• **THE PROBLEM**: Each entry below should be printed exactly as given.

Top of DATA FOR THIS TASK

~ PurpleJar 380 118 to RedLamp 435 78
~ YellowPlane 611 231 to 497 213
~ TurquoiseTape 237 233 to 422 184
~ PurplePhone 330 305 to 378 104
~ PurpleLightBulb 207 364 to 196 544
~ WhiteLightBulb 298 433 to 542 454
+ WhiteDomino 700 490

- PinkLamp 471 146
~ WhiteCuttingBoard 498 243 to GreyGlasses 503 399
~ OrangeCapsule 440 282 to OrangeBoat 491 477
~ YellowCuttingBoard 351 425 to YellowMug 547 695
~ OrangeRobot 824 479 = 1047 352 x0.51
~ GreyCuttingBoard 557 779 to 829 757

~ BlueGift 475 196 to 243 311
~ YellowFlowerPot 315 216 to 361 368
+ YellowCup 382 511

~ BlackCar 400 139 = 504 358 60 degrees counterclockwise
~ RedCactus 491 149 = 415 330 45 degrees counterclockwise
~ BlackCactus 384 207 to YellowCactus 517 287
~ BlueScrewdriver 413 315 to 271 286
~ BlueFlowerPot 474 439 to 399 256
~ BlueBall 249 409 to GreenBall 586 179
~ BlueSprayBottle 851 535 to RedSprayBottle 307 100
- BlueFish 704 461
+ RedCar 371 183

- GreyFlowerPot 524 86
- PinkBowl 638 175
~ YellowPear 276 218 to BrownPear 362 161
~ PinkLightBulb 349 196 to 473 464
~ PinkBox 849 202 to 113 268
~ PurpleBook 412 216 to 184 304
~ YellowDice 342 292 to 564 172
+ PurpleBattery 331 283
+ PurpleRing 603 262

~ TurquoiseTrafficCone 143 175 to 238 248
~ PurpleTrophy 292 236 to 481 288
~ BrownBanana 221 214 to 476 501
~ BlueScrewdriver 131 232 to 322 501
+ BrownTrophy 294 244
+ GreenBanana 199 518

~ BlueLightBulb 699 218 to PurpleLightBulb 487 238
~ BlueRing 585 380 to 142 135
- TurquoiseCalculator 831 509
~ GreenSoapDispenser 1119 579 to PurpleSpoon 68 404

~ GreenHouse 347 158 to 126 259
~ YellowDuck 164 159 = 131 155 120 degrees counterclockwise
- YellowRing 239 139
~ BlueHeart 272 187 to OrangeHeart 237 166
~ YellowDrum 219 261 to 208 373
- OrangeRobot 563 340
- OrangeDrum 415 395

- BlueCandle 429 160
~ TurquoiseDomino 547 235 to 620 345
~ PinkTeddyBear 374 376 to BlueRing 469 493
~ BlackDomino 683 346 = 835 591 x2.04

Bottom of DATA FOR THIS TASK

• **SOLUTION FOR THIS PROBLEM**:
~ PurpleJar 380 118 to RedLamp 435 78
~ YellowPlane 611 231 to 497 213
~ TurquoiseTape 237 233 to 422 184
~ PurplePhone 330 305 to 378 104
~ PurpleLightBulb 207 364 to 196 544
~ WhiteLightBulb 298 433 to 542 454
+ WhiteDomino 700 490

- PinkLamp 471 146
~ WhiteCuttingBoard 498 243 to GreyGlasses 503 399
~ OrangeCapsule 440 282 to OrangeBoat 491 477
~ YellowCuttingBoard 351 425 to YellowMug 547 695
~ OrangeRobot 824 479 = 1047 352 x0.51
~ GreyCuttingBoard 557 779 to 829 757

~ BlueGift 475 196 to 243 311
~ YellowFlowerPot 315 216 to 361 368
+ YellowCup 382 511

~ BlackCar 400 139 = 504 358 60 degrees counterclockwise
~ RedCactus 491 149 = 415 330 45 degrees counterclockwise
~ BlackCactus 384 207 to YellowCactus 517 287
~ BlueScrewdriver 413 315 to 271 286
~ BlueFlowerPot 474 439 to 399 256
~ BlueBall 249 409 to GreenBall 586 179
~ BlueSprayBottle 851 535 to RedSprayBottle 307 100
- BlueFish 704 461
+ RedCar 371 183

- GreyFlowerPot 524 86
- PinkBowl 638 175
~ YellowPear 276 218 to BrownPear 362 161
~ PinkLightBulb 349 196 to 473 464
~ PinkBox 849 202 to 113 268
~ PurpleBook 412 216 to 184 304
~ YellowDice 342 292 to 564 172
+ PurpleBattery 331 283
+ PurpleRing 603 262

~ TurquoiseTrafficCone 143 175 to 238 248
~ PurpleTrophy 292 236 to 481 288
~ BrownBanana 221 214 to 476 501
~ BlueScrewdriver 131 232 to 322 501
+ BrownTrophy 294 244
+ GreenBanana 199 518

~ BlueLightBulb 699 218 to PurpleLightBulb 487 238
~ BlueRing 585 380 to 142 135
- TurquoiseCalculator 831 509
~ GreenSoapDispenser 1119 579 to PurpleSpoon 68 404

~ GreenHouse 347 158 to 126 259
~ YellowDuck 164 159 = 131 155 120 degrees counterclockwise
- YellowRing 239 139
~ BlueHeart 272 187 to OrangeHeart 237 166
~ YellowDrum 219 261 to 208 373
- OrangeRobot 563 340
- OrangeDrum 415 395

- BlueCandle 429 160
~ TurquoiseDomino 547 235 to 620 345
~ PinkTeddyBear 374 376 to BlueRing 469 493
~ BlackDomino 683 346 = 835 591 x2.04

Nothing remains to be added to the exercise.